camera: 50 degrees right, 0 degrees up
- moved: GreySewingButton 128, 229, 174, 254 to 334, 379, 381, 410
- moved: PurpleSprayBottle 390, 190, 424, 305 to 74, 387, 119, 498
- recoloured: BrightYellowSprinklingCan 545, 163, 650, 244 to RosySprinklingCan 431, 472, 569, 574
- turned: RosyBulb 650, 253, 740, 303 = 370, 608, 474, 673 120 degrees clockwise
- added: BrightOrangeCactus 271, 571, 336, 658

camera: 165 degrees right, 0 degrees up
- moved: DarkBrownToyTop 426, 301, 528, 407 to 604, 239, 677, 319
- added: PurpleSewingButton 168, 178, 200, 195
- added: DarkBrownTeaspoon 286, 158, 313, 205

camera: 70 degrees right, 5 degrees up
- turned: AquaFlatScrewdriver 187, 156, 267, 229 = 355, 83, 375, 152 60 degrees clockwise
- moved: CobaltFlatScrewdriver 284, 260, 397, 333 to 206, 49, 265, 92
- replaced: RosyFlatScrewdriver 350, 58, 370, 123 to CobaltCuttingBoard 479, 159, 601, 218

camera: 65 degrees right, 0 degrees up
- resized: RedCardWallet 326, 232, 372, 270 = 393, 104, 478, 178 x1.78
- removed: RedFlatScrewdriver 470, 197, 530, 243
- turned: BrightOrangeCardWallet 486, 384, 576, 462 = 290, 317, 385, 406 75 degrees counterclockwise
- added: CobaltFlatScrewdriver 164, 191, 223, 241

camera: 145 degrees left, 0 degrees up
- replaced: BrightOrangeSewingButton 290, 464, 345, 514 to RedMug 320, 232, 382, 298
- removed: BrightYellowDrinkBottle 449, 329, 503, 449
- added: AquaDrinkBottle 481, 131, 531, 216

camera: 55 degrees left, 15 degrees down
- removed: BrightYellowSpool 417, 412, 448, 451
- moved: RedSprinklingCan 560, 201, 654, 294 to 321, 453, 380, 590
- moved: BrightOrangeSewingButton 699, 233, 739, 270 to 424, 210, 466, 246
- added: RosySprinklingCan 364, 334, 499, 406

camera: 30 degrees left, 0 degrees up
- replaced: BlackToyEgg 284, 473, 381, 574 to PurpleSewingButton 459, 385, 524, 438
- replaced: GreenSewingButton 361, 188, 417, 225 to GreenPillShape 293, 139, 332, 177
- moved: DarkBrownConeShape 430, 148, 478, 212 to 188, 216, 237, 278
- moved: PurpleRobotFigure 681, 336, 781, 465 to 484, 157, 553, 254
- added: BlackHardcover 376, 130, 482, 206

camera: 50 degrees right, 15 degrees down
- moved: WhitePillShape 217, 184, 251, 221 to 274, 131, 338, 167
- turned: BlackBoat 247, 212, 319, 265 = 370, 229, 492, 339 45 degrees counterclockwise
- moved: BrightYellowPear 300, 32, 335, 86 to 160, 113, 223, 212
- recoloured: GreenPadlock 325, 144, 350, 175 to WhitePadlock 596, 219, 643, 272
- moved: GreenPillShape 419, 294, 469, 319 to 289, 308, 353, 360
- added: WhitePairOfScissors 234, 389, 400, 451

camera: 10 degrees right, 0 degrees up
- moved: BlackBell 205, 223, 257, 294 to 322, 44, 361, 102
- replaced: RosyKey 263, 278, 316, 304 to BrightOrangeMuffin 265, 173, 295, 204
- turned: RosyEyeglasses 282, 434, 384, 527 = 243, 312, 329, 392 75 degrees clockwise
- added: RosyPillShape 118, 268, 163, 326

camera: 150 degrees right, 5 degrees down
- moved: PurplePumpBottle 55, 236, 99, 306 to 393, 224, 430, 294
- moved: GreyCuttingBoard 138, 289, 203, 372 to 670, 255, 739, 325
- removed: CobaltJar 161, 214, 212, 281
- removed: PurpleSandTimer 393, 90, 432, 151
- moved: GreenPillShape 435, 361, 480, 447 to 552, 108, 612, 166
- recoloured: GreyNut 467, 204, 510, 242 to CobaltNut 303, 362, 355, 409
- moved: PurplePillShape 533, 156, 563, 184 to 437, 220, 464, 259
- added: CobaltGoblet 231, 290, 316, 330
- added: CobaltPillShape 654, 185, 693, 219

---*---

[TASK DESCRIPTION] All of the entries above need to be printed again exactly.

[FINISHED TASK]
camera: 50 degrees right, 0 degrees up
- moved: GreySewingButton 128, 229, 174, 254 to 334, 379, 381, 410
- moved: PurpleSprayBottle 390, 190, 424, 305 to 74, 387, 119, 498
- recoloured: BrightYellowSprinklingCan 545, 163, 650, 244 to RosySprinklingCan 431, 472, 569, 574
- turned: RosyBulb 650, 253, 740, 303 = 370, 608, 474, 673 120 degrees clockwise
- added: BrightOrangeCactus 271, 571, 336, 658

camera: 165 degrees right, 0 degrees up
- moved: DarkBrownToyTop 426, 301, 528, 407 to 604, 239, 677, 319
- added: PurpleSewingButton 168, 178, 200, 195
- added: DarkBrownTeaspoon 286, 158, 313, 205

camera: 70 degrees right, 5 degrees up
- turned: AquaFlatScrewdriver 187, 156, 267, 229 = 355, 83, 375, 152 60 degrees clockwise
- moved: CobaltFlatScrewdriver 284, 260, 397, 333 to 206, 49, 265, 92
- replaced: RosyFlatScrewdriver 350, 58, 370, 123 to CobaltCuttingBoard 479, 159, 601, 218

camera: 65 degrees right, 0 degrees up
- resized: RedCardWallet 326, 232, 372, 270 = 393, 104, 478, 178 x1.78
- removed: RedFlatScrewdriver 470, 197, 530, 243
- turned: BrightOrangeCardWallet 486, 384, 576, 462 = 290, 317, 385, 406 75 degrees counterclockwise
- added: CobaltFlatScrewdriver 164, 191, 223, 241

camera: 145 degrees left, 0 degrees up
- replaced: BrightOrangeSewingButton 290, 464, 345, 514 to RedMug 320, 232, 382, 298
- removed: BrightYellowDrinkBottle 449, 329, 503, 449
- added: AquaDrinkBottle 481, 131, 531, 216

camera: 55 degrees left, 15 degrees down
- removed: BrightYellowSpool 417, 412, 448, 451
- moved: RedSprinklingCan 560, 201, 654, 294 to 321, 453, 380, 590
- moved: BrightOrangeSewingButton 699, 233, 739, 270 to 424, 210, 466, 246
- added: RosySprinklingCan 364, 334, 499, 406

camera: 30 degrees left, 0 degrees up
- replaced: BlackToyEgg 284, 473, 381, 574 to PurpleSewingButton 459, 385, 524, 438
- replaced: GreenSewingButton 361, 188, 417, 225 to GreenPillShape 293, 139, 332, 177
- moved: DarkBrownConeShape 430, 148, 478, 212 to 188, 216, 237, 278
- moved: PurpleRobotFigure 681, 336, 781, 465 to 484, 157, 553, 254
- added: BlackHardcover 376, 130, 482, 206

camera: 50 degrees right, 15 degrees down
- moved: WhitePillShape 217, 184, 251, 221 to 274, 131, 338, 167
- turned: BlackBoat 247, 212, 319, 265 = 370, 229, 492, 339 45 degrees counterclockwise
- moved: BrightYellowPear 300, 32, 335, 86 to 160, 113, 223, 212
- recoloured: GreenPadlock 325, 144, 350, 175 to WhitePadlock 596, 219, 643, 272
- moved: GreenPillShape 419, 294, 469, 319 to 289, 308, 353, 360
- added: WhitePairOfScissors 234, 389, 400, 451

camera: 10 degrees right, 0 degrees up
- moved: BlackBell 205, 223, 257, 294 to 322, 44, 361, 102
- replaced: RosyKey 263, 278, 316, 304 to BrightOrangeMuffin 265, 173, 295, 204
- turned: RosyEyeglasses 282, 434, 384, 527 = 243, 312, 329, 392 75 degrees clockwise
- added: RosyPillShape 118, 268, 163, 326

camera: 150 degrees right, 5 degrees down
- moved: PurplePumpBottle 55, 236, 99, 306 to 393, 224, 430, 294
- moved: GreyCuttingBoard 138, 289, 203, 372 to 670, 255, 739, 325
- removed: CobaltJar 161, 214, 212, 281
- removed: PurpleSandTimer 393, 90, 432, 151
- moved: GreenPillShape 435, 361, 480, 447 to 552, 108, 612, 166
- recoloured: GreyNut 467, 204, 510, 242 to CobaltNut 303, 362, 355, 409
- moved: PurplePillShape 533, 156, 563, 184 to 437, 220, 464, 259
- added: CobaltGoblet 231, 290, 316, 330
- added: CobaltPillShape 654, 185, 693, 219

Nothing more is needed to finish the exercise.